■ **THE PROBLEM**:
The required lines are those that contain "size"; pull them out of the data and copy them.
══════
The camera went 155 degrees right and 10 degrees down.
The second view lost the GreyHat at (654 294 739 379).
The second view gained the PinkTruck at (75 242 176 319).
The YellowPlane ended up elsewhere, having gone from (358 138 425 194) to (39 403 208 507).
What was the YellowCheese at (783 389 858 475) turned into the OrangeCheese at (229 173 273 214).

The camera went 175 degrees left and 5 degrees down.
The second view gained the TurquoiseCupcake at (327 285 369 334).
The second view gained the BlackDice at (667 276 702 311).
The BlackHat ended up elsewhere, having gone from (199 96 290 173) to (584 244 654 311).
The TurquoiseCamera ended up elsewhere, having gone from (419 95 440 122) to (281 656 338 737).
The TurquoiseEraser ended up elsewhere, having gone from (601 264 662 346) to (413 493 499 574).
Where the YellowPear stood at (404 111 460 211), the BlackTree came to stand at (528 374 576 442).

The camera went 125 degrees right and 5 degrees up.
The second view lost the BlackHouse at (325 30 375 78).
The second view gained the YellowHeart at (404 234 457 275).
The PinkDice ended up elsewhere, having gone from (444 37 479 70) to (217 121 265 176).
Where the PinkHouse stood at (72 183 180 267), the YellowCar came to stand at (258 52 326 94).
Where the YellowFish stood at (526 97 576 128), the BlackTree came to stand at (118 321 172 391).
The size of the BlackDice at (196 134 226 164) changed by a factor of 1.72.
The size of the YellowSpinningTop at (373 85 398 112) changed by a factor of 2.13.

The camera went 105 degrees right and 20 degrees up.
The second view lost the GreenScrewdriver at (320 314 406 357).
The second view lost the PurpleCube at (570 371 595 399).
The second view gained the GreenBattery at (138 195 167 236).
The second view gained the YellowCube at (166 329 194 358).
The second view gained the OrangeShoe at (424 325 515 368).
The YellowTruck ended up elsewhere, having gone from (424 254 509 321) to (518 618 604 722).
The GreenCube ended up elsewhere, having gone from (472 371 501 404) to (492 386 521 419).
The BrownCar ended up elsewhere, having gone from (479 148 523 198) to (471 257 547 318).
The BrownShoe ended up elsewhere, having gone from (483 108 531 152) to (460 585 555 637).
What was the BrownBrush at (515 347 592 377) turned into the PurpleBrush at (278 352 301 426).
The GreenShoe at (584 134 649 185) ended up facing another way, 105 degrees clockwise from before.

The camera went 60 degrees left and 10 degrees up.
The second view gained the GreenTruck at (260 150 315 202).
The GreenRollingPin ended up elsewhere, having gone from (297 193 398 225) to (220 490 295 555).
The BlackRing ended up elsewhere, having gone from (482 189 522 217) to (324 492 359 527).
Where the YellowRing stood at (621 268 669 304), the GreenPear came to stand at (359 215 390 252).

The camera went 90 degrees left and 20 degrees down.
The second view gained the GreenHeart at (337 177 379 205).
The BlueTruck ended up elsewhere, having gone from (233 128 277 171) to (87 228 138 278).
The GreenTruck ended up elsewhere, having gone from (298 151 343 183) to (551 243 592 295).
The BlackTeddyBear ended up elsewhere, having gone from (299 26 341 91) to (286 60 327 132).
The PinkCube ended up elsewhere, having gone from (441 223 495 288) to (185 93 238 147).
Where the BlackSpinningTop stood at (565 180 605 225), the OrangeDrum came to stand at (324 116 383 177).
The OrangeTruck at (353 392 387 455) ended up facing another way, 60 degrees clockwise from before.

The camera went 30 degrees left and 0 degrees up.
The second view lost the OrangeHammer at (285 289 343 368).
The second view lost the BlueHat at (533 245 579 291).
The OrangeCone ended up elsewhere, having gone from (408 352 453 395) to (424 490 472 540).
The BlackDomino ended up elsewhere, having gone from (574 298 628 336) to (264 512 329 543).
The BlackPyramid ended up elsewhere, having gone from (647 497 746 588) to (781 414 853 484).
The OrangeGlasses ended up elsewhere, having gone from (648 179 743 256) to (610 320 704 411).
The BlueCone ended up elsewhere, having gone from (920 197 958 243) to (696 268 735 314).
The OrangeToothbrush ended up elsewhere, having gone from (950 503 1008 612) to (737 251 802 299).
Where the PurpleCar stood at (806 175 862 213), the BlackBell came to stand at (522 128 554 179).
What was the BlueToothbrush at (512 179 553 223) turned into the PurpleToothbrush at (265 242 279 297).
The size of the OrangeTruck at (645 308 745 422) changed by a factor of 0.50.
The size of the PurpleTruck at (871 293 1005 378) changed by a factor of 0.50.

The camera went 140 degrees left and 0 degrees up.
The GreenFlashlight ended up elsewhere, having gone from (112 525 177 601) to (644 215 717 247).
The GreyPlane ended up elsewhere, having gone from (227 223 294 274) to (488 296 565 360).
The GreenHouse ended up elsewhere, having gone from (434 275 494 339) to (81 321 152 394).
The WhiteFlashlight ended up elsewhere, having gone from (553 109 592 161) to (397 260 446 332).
══════
■ **RESPONSE TO THIS EXERCISE**:
The size of the BlackDice at (196 134 226 164) changed by a factor of 1.72.
The size of the YellowSpinningTop at (373 85 398 112) changed by a factor of 2.13.
The size of the OrangeTruck at (645 308 745 422) changed by a factor of 0.50.
The size of the PurpleTruck at (871 293 1005 378) changed by a factor of 0.50.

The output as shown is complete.